Scene edit records
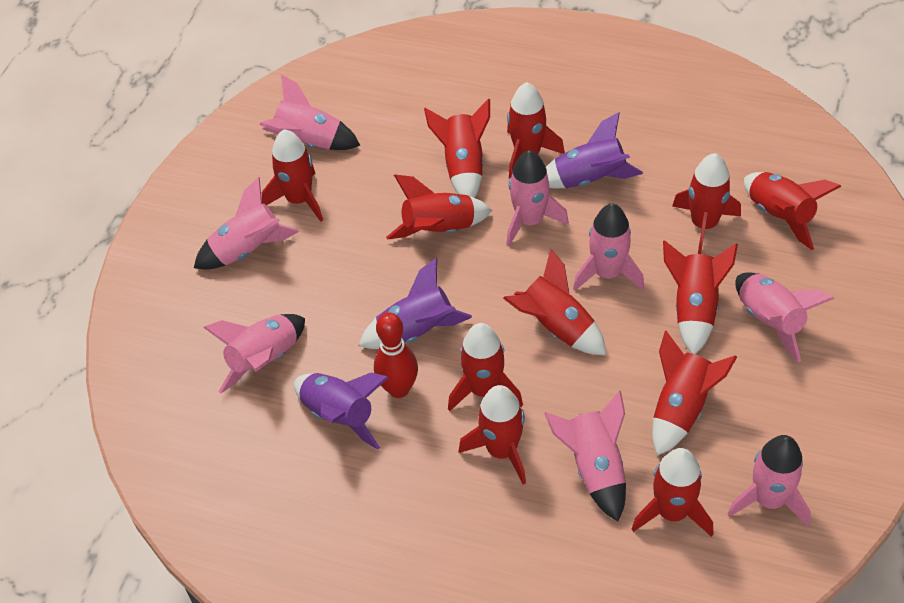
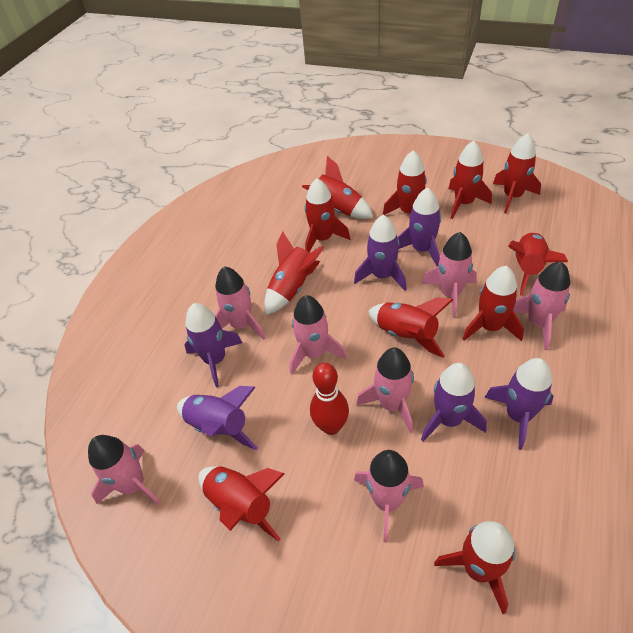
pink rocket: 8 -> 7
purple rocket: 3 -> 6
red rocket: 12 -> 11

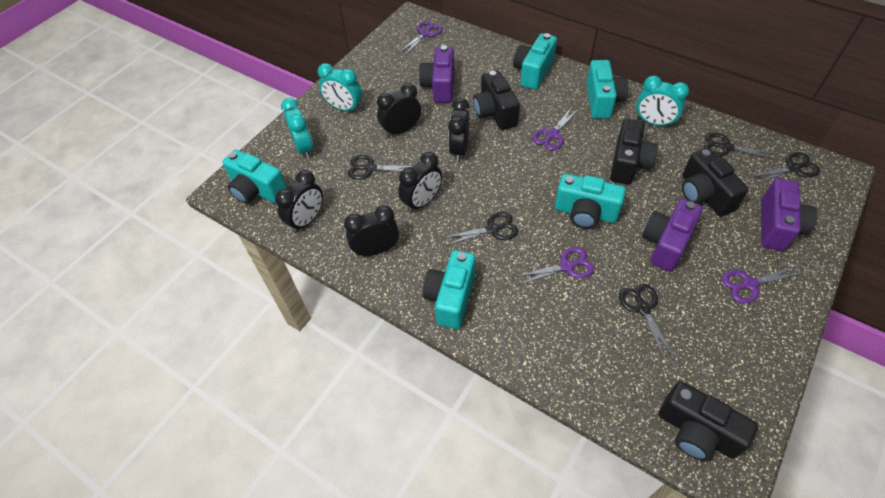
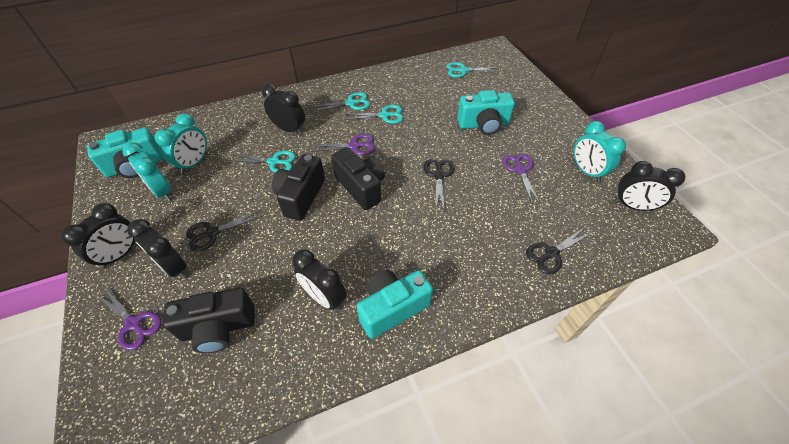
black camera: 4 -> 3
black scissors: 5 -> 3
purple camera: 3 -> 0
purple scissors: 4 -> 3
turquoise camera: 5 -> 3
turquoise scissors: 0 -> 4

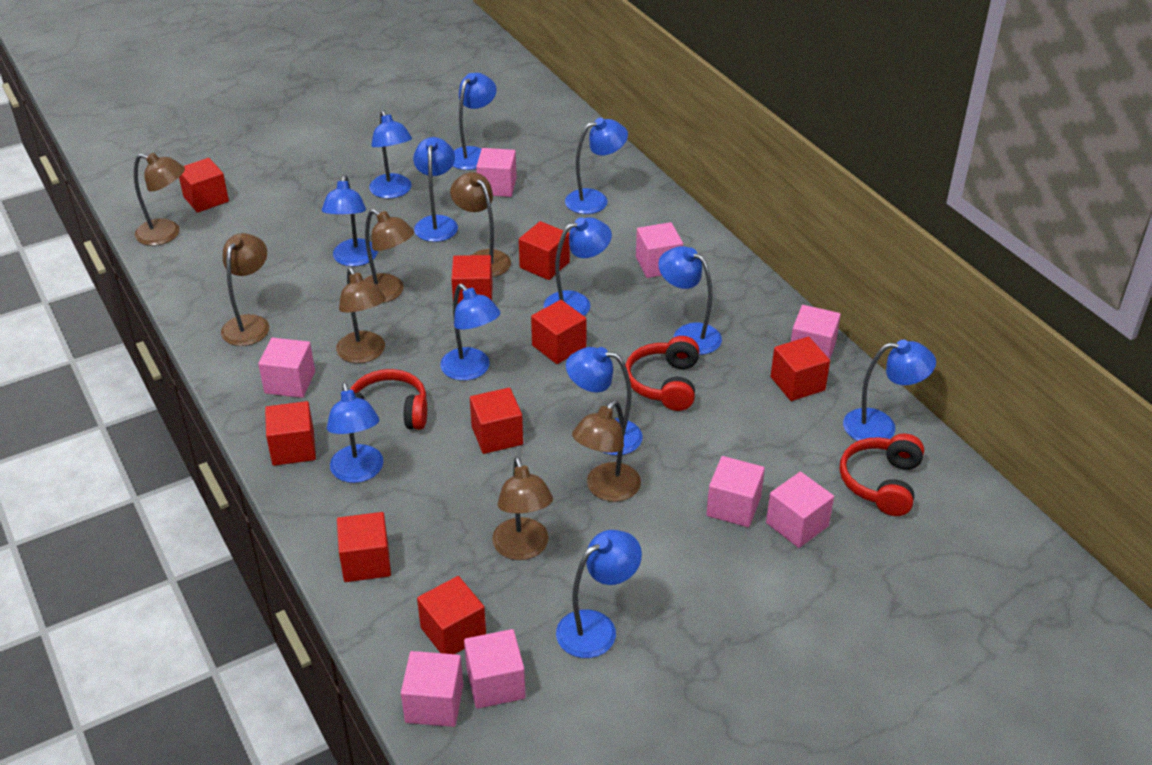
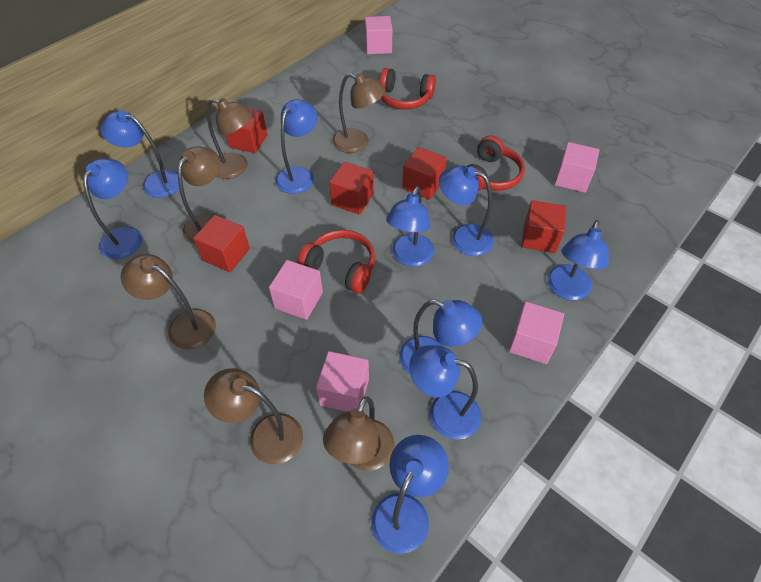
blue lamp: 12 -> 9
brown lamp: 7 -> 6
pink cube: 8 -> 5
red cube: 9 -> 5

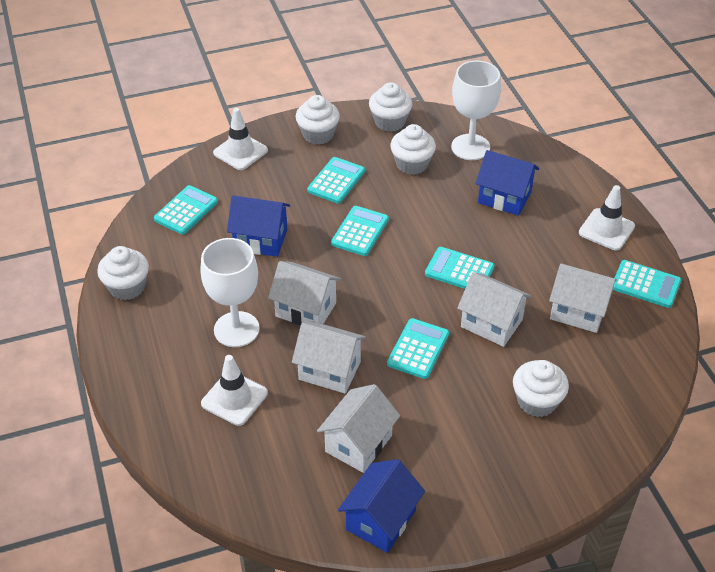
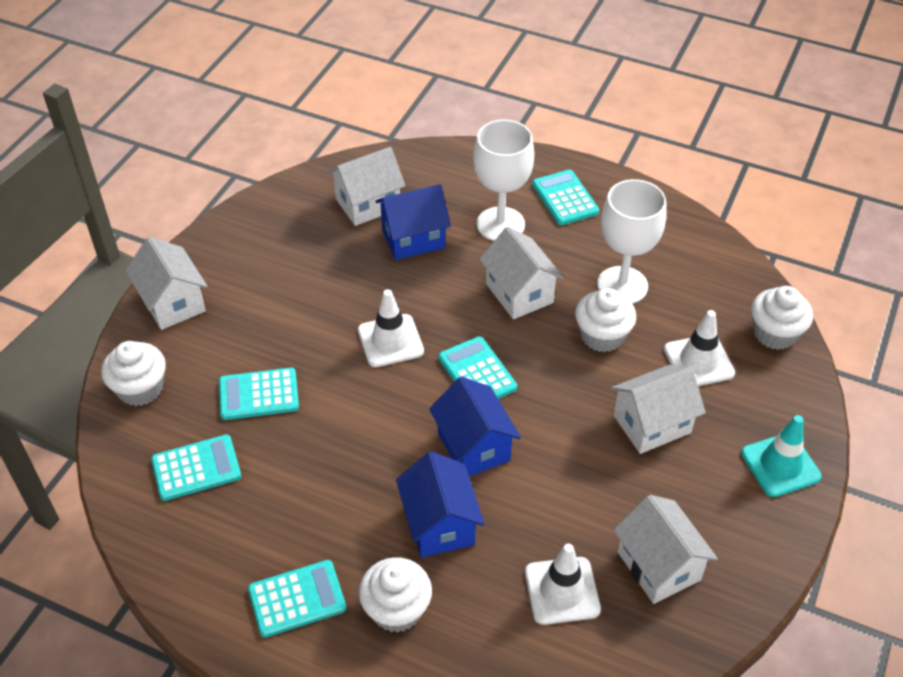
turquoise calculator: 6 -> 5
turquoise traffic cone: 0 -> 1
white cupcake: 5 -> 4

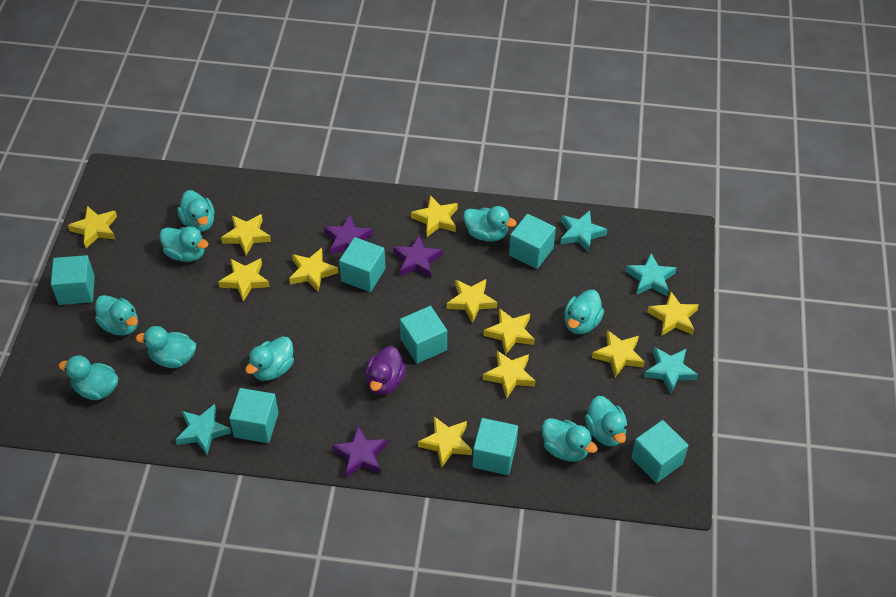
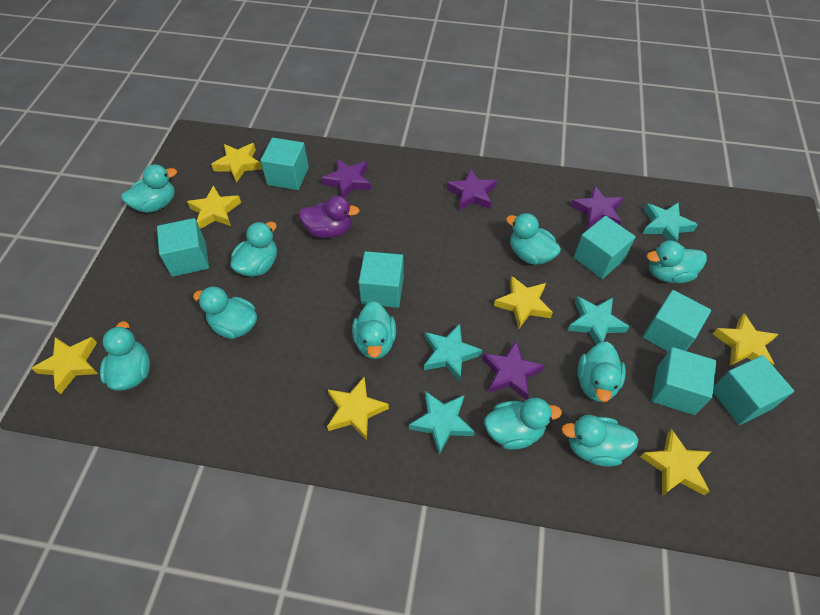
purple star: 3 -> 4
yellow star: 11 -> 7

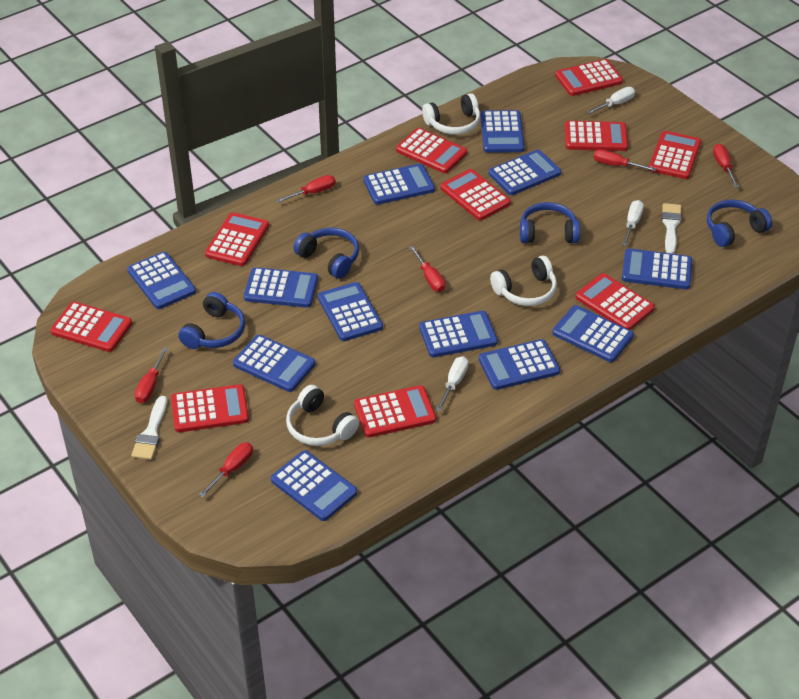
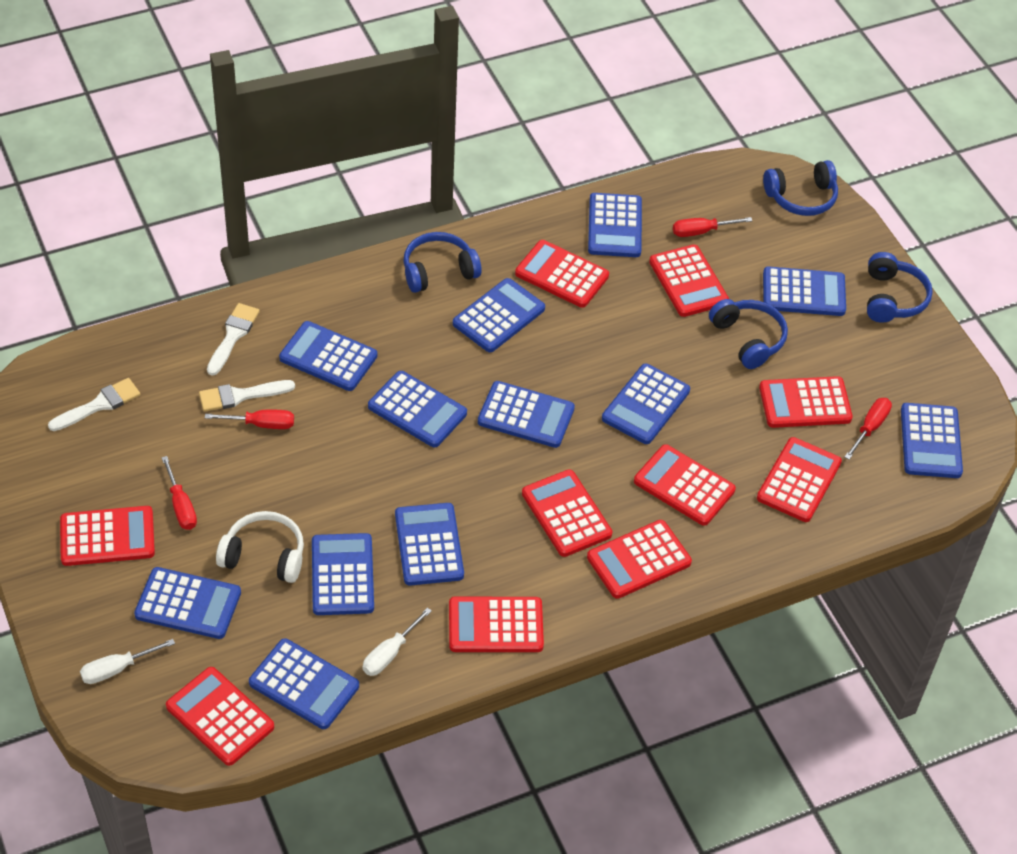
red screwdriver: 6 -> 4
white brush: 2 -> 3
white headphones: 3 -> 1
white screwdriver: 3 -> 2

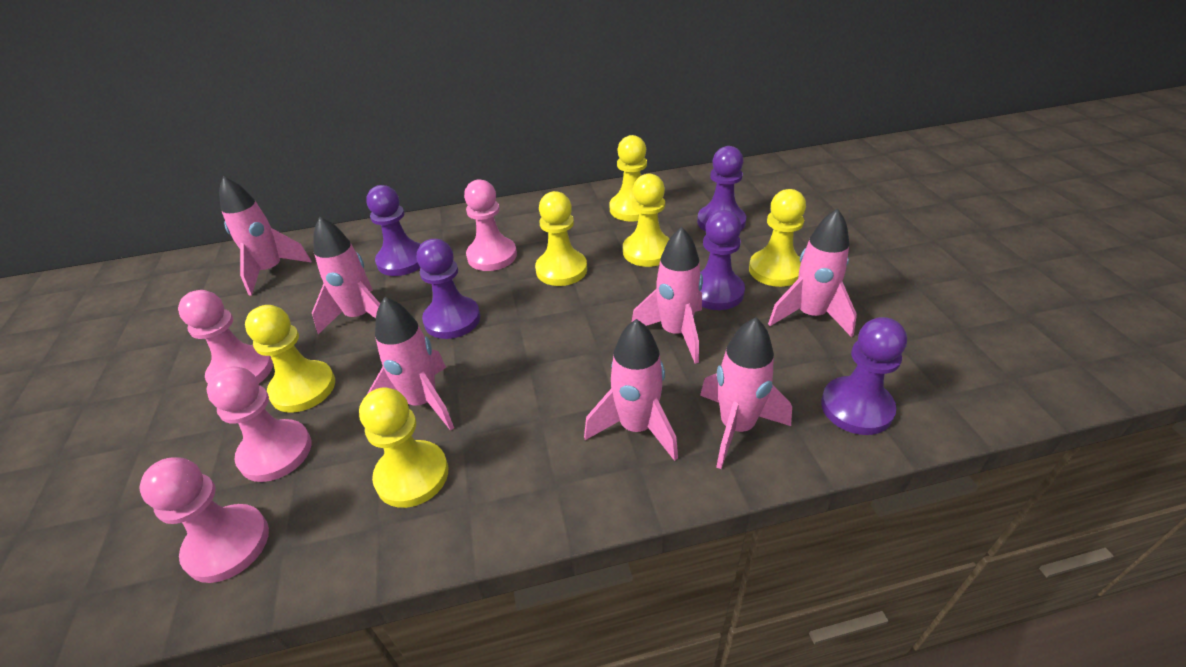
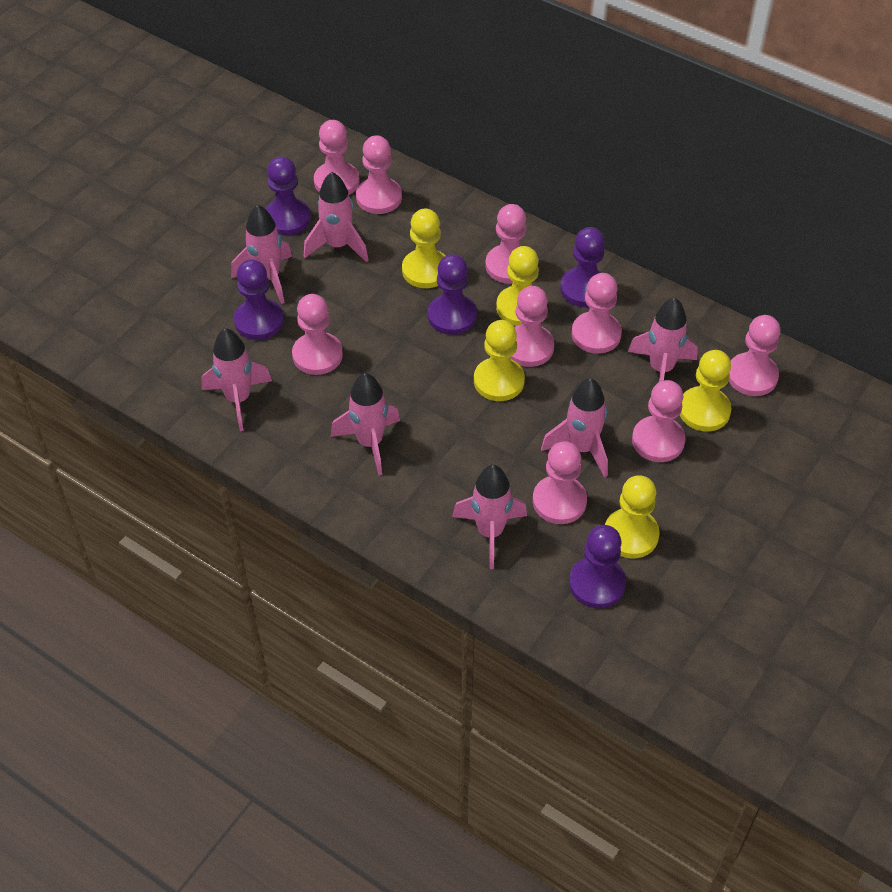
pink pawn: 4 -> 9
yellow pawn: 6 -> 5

Task description
Please give a count of the lines in the records where the word "pink" occurs, with nothing besides it.

Reply to the exercise
3